Copy the records below in full and leave every image out of the copy.

Excerpts from a dataset
====

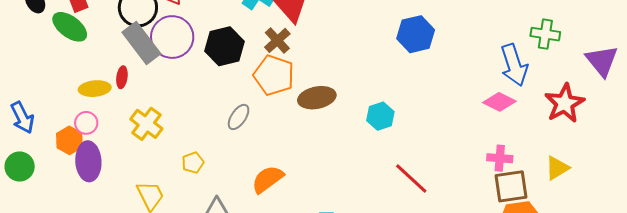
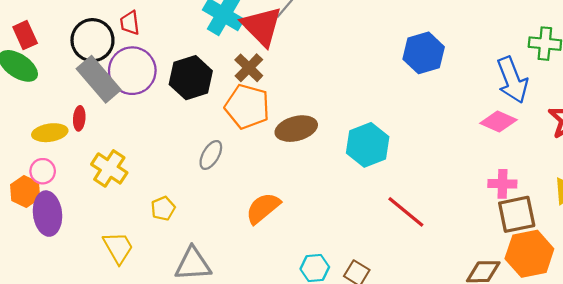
blue hexagon: (416, 34) -> (424, 53), moved
cyan hexagon: (380, 116) -> (368, 145), size x1.4
orange semicircle: (268, 179) -> (263, 208), moved

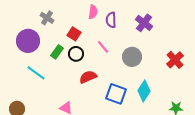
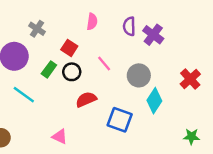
purple semicircle: (111, 20) -> (129, 26), moved
cyan diamond: (144, 91) -> (154, 101), moved

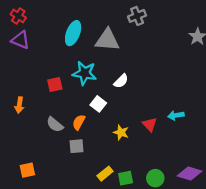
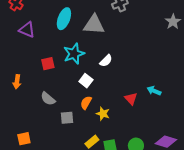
purple triangle: (21, 40) -> (27, 30), moved
cyan star: (84, 73) -> (74, 54), turned -30
cyan arrow: (176, 115) -> (154, 91), turned 32
orange semicircle: (79, 122) -> (86, 103), moved
yellow star: (121, 132) -> (103, 114), moved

====

> Solution to this exercise
blue hexagon: (416, 34) -> (424, 53), moved
cyan hexagon: (380, 116) -> (368, 145), size x1.4
orange semicircle: (268, 179) -> (263, 208), moved

purple semicircle: (111, 20) -> (129, 26), moved
cyan diamond: (144, 91) -> (154, 101), moved

purple triangle: (21, 40) -> (27, 30), moved
cyan star: (84, 73) -> (74, 54), turned -30
cyan arrow: (176, 115) -> (154, 91), turned 32
orange semicircle: (79, 122) -> (86, 103), moved
yellow star: (121, 132) -> (103, 114), moved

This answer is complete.